**DATASET RECORDS**
********
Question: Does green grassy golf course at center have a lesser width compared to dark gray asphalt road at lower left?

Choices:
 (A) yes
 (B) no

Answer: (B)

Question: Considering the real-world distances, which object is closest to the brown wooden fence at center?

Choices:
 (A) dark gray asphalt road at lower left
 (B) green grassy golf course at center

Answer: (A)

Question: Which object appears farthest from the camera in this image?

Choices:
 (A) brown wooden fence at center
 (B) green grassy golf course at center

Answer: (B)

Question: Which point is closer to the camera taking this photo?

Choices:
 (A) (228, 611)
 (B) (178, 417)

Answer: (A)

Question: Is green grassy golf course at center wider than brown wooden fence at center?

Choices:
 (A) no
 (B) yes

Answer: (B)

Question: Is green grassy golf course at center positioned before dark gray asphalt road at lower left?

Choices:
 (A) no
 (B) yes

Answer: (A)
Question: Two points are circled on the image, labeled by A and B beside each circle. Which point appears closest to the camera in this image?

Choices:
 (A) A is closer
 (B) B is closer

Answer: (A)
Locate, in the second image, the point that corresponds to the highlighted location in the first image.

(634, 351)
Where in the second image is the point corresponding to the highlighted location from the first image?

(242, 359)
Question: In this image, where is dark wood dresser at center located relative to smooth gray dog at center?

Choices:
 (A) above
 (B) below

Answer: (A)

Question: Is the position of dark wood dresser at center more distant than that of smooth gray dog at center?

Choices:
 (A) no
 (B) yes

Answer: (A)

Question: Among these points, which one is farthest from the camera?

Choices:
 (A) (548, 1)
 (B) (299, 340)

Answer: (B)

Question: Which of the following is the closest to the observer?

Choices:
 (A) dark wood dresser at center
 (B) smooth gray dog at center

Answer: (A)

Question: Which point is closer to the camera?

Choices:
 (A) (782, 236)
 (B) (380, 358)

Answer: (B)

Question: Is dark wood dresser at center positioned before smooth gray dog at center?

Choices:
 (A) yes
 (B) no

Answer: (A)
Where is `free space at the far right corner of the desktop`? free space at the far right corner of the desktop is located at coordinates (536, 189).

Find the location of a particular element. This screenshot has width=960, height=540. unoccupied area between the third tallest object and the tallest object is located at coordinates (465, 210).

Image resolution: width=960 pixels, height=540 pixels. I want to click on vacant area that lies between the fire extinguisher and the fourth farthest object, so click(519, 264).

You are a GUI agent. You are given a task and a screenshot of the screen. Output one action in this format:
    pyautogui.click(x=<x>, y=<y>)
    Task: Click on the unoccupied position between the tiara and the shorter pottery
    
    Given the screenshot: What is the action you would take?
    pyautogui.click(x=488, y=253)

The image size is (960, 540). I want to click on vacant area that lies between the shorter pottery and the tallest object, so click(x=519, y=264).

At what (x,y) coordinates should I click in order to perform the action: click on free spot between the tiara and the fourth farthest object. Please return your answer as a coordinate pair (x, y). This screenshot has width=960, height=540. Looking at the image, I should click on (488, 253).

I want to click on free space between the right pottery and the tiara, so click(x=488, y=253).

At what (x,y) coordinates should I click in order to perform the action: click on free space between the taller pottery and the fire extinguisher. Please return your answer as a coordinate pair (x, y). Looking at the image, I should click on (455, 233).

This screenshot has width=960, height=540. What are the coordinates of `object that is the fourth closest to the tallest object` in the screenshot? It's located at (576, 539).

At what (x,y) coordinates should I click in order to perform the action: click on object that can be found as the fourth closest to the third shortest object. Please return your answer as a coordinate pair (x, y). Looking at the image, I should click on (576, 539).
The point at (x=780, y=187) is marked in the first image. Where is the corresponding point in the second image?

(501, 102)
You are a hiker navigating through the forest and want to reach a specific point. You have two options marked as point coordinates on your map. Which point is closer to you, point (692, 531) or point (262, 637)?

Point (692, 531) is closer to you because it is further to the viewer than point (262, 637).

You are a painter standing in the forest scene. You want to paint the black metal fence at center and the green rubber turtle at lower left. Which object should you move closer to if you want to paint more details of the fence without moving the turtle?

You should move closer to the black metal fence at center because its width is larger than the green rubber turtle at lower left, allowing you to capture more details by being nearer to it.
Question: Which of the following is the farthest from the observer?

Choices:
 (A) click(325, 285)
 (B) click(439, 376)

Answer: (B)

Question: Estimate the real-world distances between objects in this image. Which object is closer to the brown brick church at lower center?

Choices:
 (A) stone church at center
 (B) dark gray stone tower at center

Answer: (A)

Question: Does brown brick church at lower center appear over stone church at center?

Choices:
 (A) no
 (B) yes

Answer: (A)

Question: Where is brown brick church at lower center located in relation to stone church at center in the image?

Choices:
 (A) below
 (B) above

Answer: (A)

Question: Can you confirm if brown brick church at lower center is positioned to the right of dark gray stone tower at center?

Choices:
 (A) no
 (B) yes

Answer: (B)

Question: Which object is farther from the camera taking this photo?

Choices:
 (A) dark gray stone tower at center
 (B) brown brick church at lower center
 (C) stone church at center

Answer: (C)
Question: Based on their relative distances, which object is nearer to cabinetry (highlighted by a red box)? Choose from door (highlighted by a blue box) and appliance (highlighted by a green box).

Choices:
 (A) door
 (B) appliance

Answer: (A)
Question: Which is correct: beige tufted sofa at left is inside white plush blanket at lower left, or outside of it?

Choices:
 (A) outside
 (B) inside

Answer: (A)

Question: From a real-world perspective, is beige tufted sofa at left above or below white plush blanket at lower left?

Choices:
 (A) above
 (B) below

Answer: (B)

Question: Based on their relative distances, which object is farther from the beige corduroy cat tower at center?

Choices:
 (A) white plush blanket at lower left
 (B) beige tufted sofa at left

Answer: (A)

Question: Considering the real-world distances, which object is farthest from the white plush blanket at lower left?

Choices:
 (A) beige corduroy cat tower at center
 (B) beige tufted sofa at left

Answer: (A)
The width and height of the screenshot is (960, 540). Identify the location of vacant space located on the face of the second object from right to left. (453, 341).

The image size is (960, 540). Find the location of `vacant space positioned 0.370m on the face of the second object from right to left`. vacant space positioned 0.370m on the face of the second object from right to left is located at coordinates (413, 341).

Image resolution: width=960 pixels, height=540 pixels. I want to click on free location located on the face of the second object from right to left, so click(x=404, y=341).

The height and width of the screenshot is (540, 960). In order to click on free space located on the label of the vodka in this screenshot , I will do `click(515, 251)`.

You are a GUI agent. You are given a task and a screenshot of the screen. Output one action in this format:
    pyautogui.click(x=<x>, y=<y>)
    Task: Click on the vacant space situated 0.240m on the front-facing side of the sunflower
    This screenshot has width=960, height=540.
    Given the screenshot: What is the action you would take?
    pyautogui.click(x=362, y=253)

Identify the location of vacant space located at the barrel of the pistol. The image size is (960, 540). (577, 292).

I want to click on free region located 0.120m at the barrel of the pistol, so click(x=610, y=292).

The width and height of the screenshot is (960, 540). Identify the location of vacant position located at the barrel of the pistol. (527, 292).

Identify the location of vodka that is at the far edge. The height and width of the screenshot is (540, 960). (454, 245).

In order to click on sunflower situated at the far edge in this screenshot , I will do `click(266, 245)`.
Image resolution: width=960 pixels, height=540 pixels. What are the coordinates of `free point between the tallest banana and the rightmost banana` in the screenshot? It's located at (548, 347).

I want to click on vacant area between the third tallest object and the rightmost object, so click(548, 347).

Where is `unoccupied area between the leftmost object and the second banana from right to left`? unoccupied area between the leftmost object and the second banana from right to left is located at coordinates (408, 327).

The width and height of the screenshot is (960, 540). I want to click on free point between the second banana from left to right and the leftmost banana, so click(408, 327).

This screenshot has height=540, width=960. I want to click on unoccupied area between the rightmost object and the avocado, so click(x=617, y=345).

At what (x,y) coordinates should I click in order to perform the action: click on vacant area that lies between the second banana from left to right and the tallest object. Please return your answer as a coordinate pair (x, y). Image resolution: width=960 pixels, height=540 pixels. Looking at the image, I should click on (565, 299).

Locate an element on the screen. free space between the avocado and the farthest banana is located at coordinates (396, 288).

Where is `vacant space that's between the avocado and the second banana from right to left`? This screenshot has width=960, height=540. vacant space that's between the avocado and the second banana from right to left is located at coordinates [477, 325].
********
**DESCRIPTION OF THE TASK**
Copy the records above word for word, from the line containing "Question: Estimate the" through the line containing "(B) appliance", including both of those lines.

**WRITTEN RESPONSE**
Question: Estimate the real-world distances between objects in this image. Which object is closer to the brown brick church at lower center?

Choices:
 (A) stone church at center
 (B) dark gray stone tower at center

Answer: (A)

Question: Does brown brick church at lower center appear over stone church at center?

Choices:
 (A) no
 (B) yes

Answer: (A)

Question: Where is brown brick church at lower center located in relation to stone church at center in the image?

Choices:
 (A) below
 (B) above

Answer: (A)

Question: Can you confirm if brown brick church at lower center is positioned to the right of dark gray stone tower at center?

Choices:
 (A) no
 (B) yes

Answer: (B)

Question: Which object is farther from the camera taking this photo?

Choices:
 (A) dark gray stone tower at center
 (B) brown brick church at lower center
 (C) stone church at center

Answer: (C)
Question: Based on their relative distances, which object is nearer to cabinetry (highlighted by a red box)? Choose from door (highlighted by a blue box) and appliance (highlighted by a green box).

Choices:
 (A) door
 (B) appliance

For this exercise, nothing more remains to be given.